→ **Requirement**
Apart from the images, reproduce all of the data word for word.

......

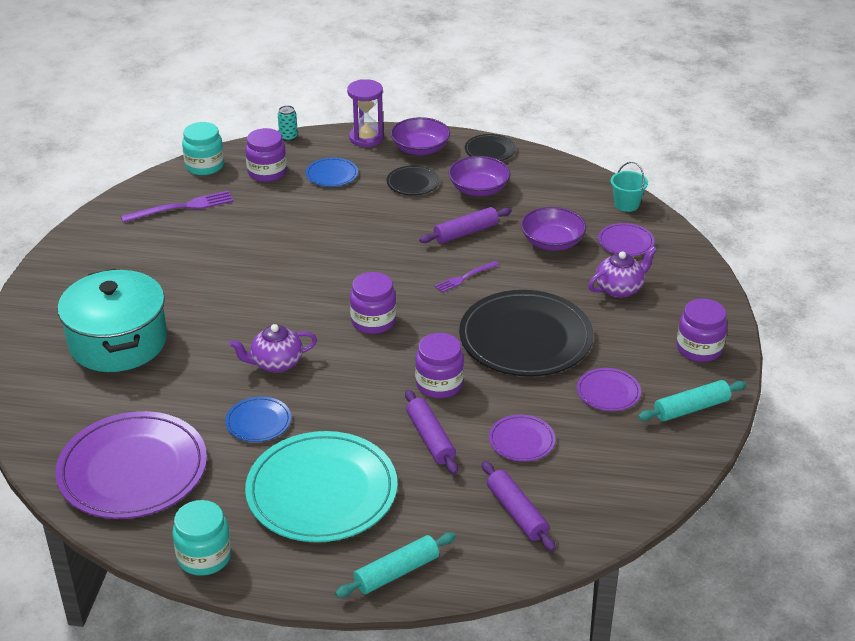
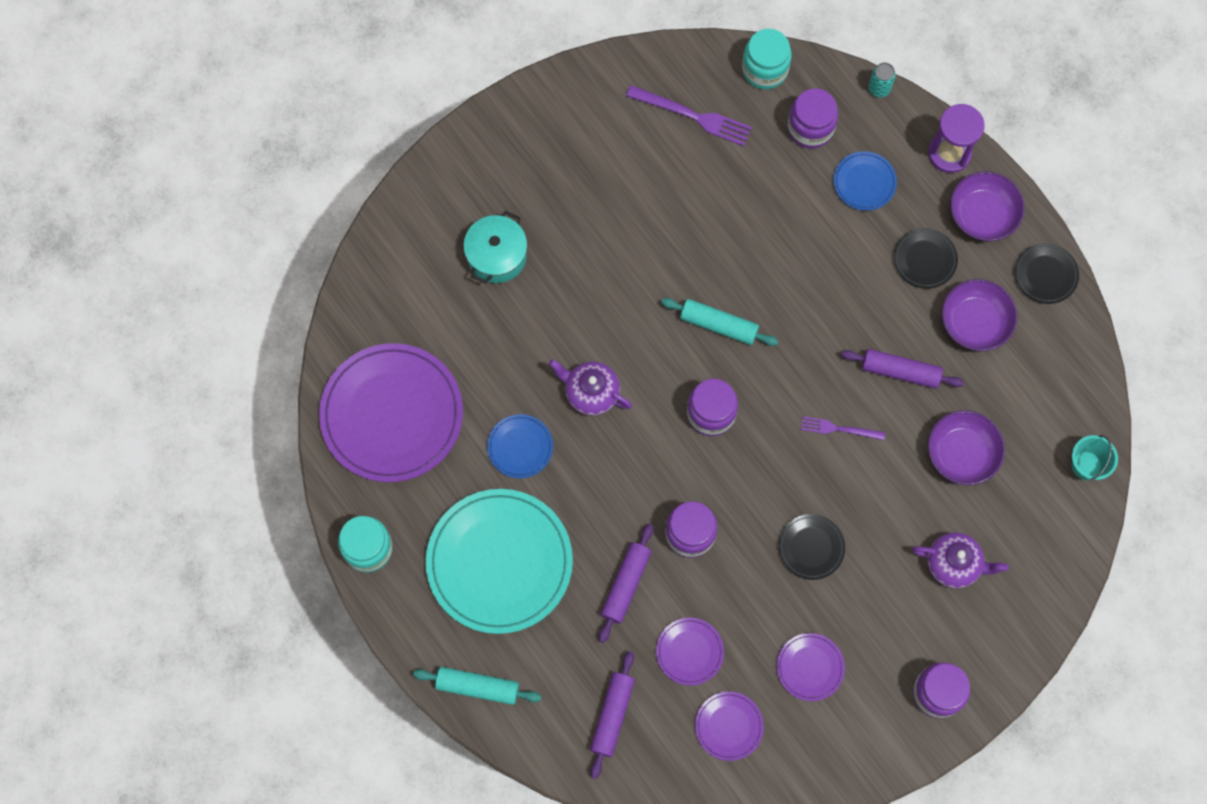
camera: 45 degrees right, 35 degrees up
(118, 342) = (497, 256): turquoise pot -> turquoise pot, size x0.58
(525, 338) = (811, 547): black plate -> black plate, size x0.46
(625, 242) = (1027, 513): purple plate -> purple plate (729, 726)
(691, 408) = (854, 746): turquoise rolling pin -> turquoise rolling pin (718, 325)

......

→ **Solution to this task**
camera: 45 degrees right, 35 degrees up
(118, 342) = (497, 256): turquoise pot -> turquoise pot, size x0.58
(525, 338) = (811, 547): black plate -> black plate, size x0.46
(625, 242) = (1027, 513): purple plate -> purple plate (729, 726)
(691, 408) = (854, 746): turquoise rolling pin -> turquoise rolling pin (718, 325)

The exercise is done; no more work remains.